_What the exercise asks:_ Please recast every line in the items below as a JSON list of strings, one string per line, skipping blank lines. Leave the pictures out of the answer.

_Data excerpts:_
══════

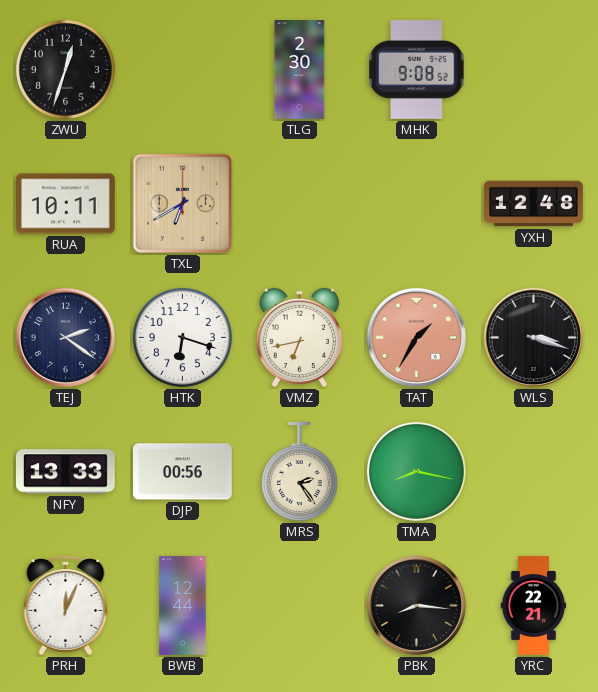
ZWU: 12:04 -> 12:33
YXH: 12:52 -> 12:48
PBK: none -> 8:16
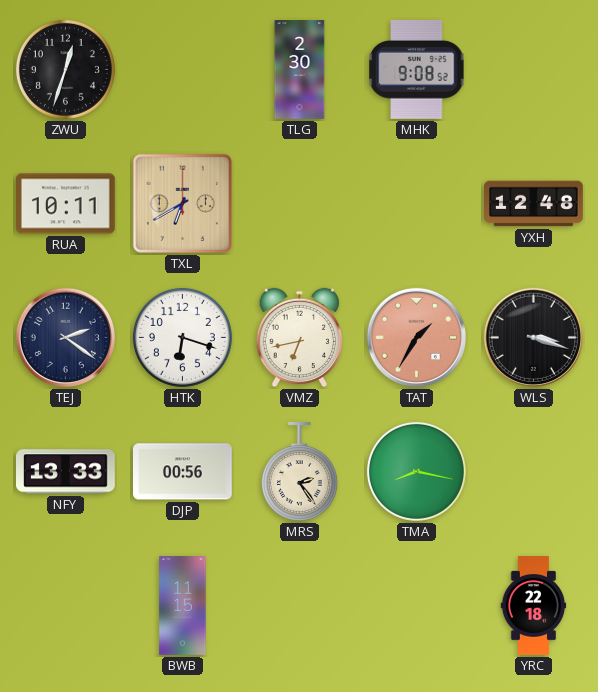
PRH: 12:04 -> none
BWB: 12:44 -> 11:15
PBK: 8:16 -> none
YRC: 22:21 -> 22:18
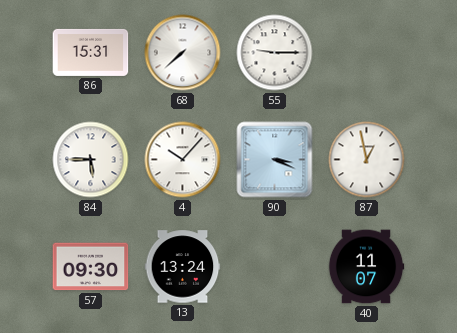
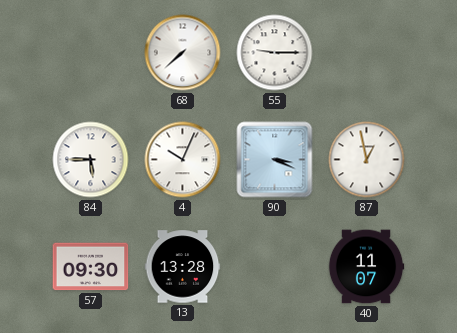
86: 15:31 -> none
4: 10:07 -> 10:04
13: 13:24 -> 13:28
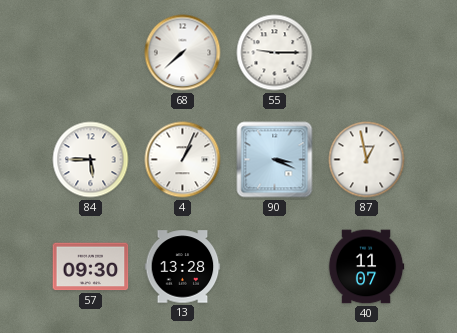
4: 10:04 -> 1:04
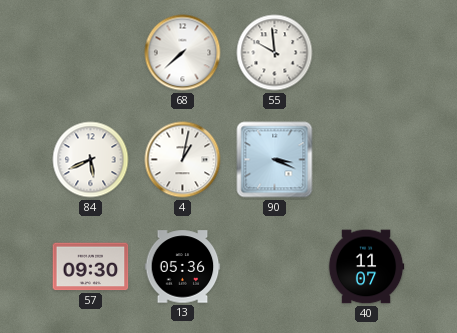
55: 9:15 -> 9:59
84: 5:45 -> 5:41
4: 1:04 -> 1:02
87: 12:58 -> none
13: 13:28 -> 05:36
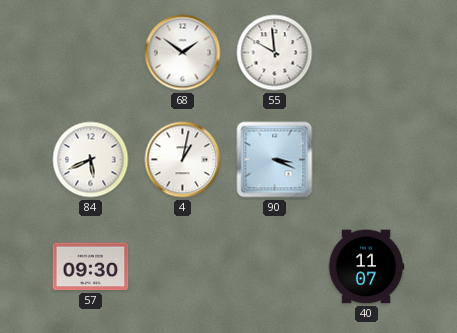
68: 7:38 -> 1:51
13: 05:36 -> none
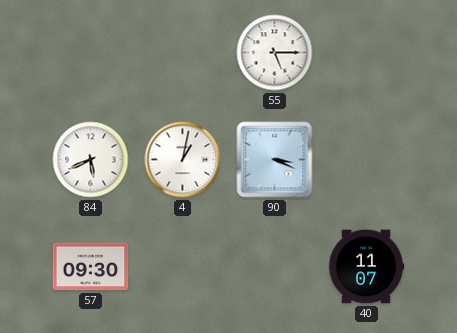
68: 1:51 -> none
55: 9:59 -> 5:15
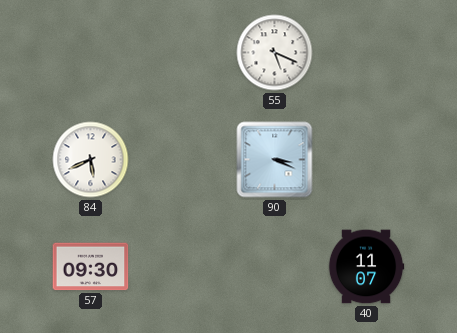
55: 5:15 -> 5:19
4: 1:02 -> none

══════

_Output:_
[
  "ZWU: 12:04 -> 12:33",
  "YXH: 12:52 -> 12:48",
  "PBK: none -> 8:16",
  "PRH: 12:04 -> none",
  "BWB: 12:44 -> 11:15",
  "PBK: 8:16 -> none",
  "YRC: 22:21 -> 22:18",
  "86: 15:31 -> none",
  "4: 10:07 -> 10:04",
  "13: 13:24 -> 13:28",
  "4: 10:04 -> 1:04",
  "55: 9:15 -> 9:59",
  "84: 5:45 -> 5:41",
  "4: 1:04 -> 1:02",
  "87: 12:58 -> none",
  "13: 13:28 -> 05:36",
  "68: 7:38 -> 1:51",
  "13: 05:36 -> none",
  "68: 1:51 -> none",
  "55: 9:59 -> 5:15",
  "55: 5:15 -> 5:19",
  "4: 1:02 -> none"
]